▶ Records to use:

===

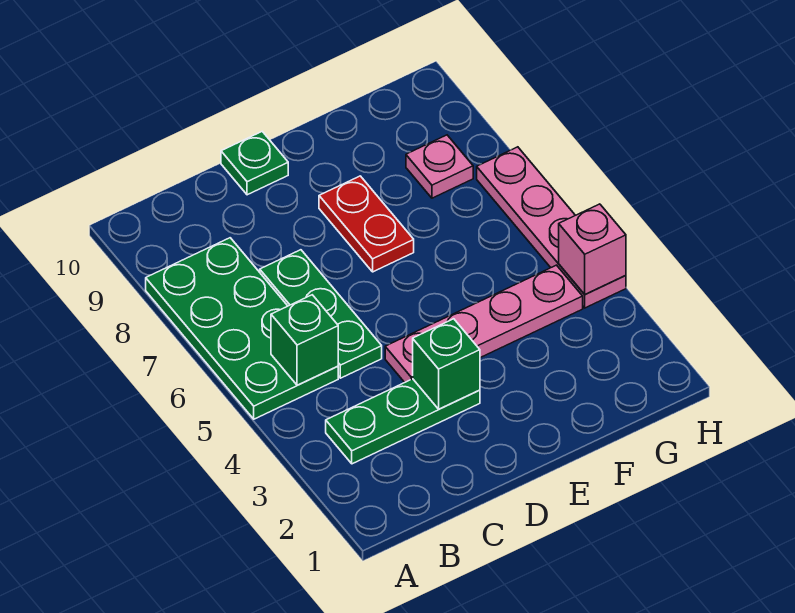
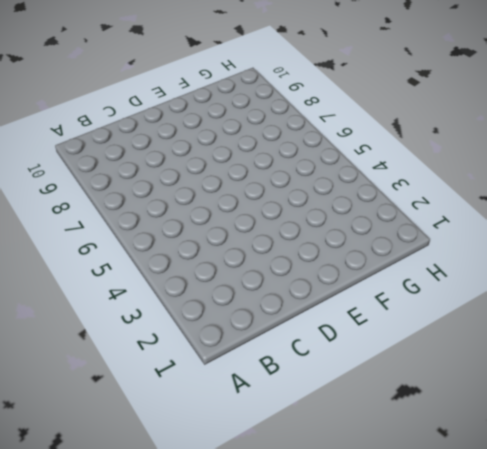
none -> green plate A5:B8 level 1
none -> green plate B3:D3 level 1

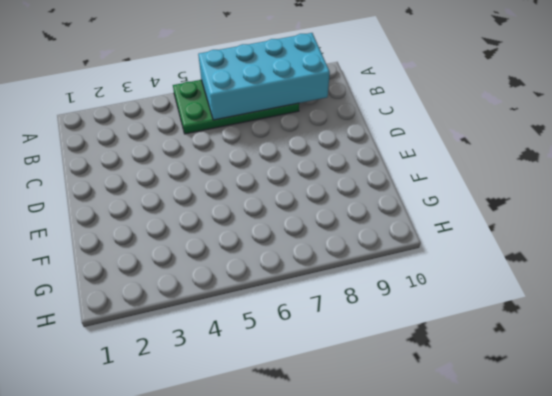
cyan brick A6:B9 level 2 -> none
none -> green plate B3:D3 level 1
none -> green plate C5:C7 level 1

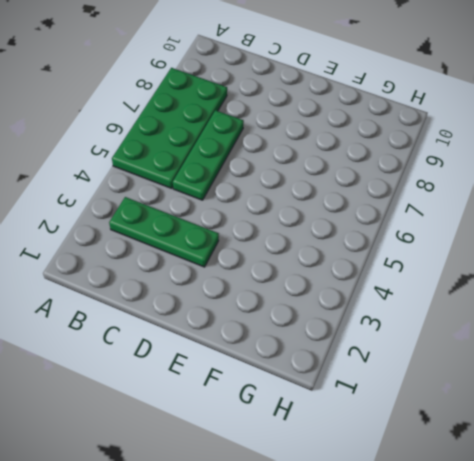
none -> pink plate D4:G4 level 1
none -> green plate D10 level 1

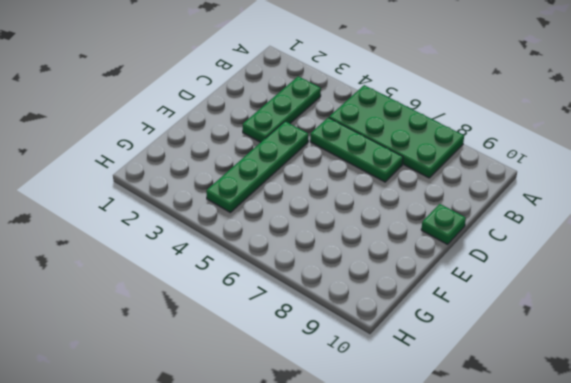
green plate D4:G4 level 1 -> pink plate D4:G4 level 1
none -> red plate E7:E8 level 1
none -> pink plate G8 level 1

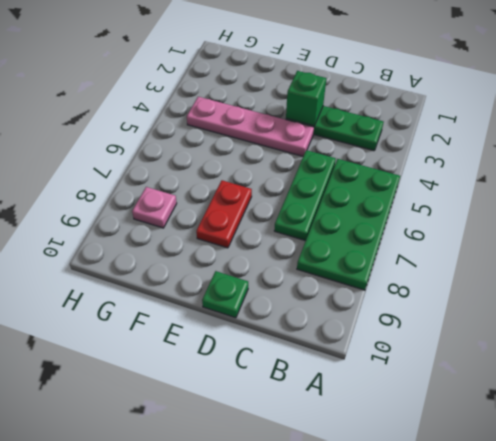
none -> pink plate H4:H7 level 1
none -> green brick B5 level 2

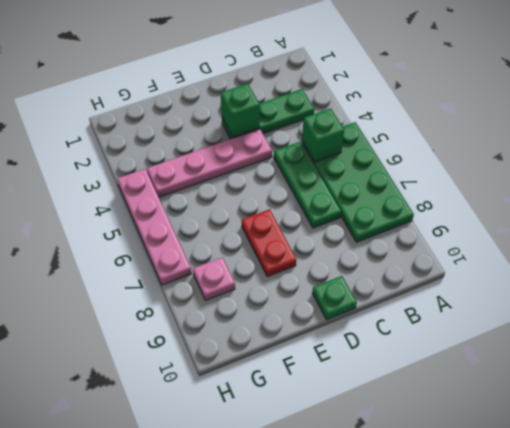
none -> pink brick H4 level 2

===

▶ Exercise goal: From the line that contains "cyan brick A6:B9 level 2 -> none" down to the last line of the entries above, copy every line exactly and leave out the pictures.

▶ Your solution:
cyan brick A6:B9 level 2 -> none
none -> green plate B3:D3 level 1
none -> green plate C5:C7 level 1

none -> pink plate D4:G4 level 1
none -> green plate D10 level 1

green plate D4:G4 level 1 -> pink plate D4:G4 level 1
none -> red plate E7:E8 level 1
none -> pink plate G8 level 1

none -> pink plate H4:H7 level 1
none -> green brick B5 level 2

none -> pink brick H4 level 2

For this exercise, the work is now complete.